» REQUIRED WORK
Start at the line that contains "JP2 pin 3: BUS_B -> BUS_A". Repeat it and each line after it, exactly, up to and including the final line of the data.

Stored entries
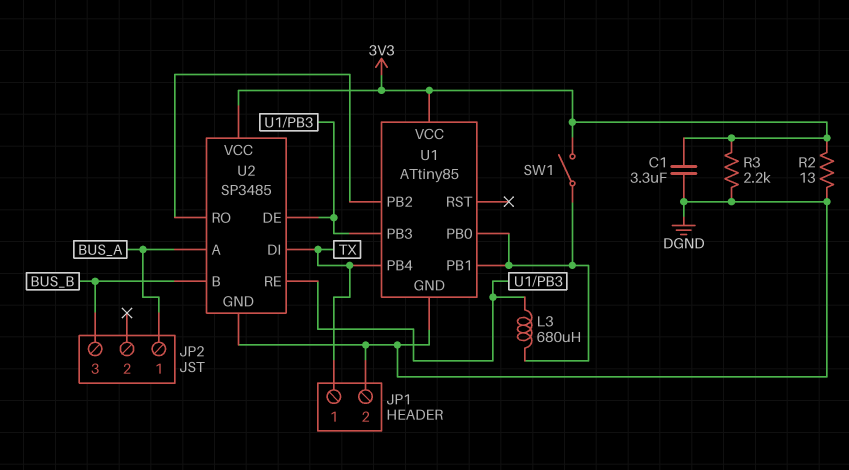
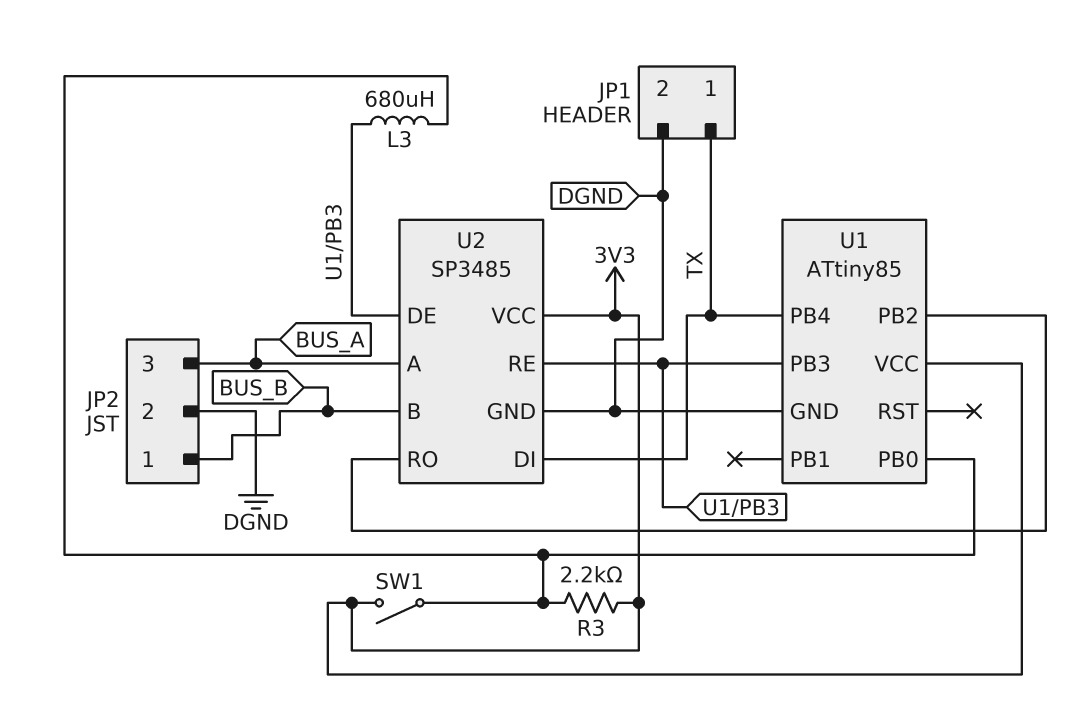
C1: 3.3uF (3V3, DGND) -> none
JP2 pin 1: BUS_A -> BUS_B
JP2 pin 2: none -> DGND
JP2 pin 3: BUS_B -> BUS_A
R2: 13 (3V3, DGND) -> none
R3: 2.2k (3V3, DGND) -> 2.2k (3V3, U1/PB0)
U1 pin PB1: U1/PB0 -> none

» ANSWER SPACE
JP2 pin 3: BUS_B -> BUS_A
R2: 13 (3V3, DGND) -> none
R3: 2.2k (3V3, DGND) -> 2.2k (3V3, U1/PB0)
U1 pin PB1: U1/PB0 -> none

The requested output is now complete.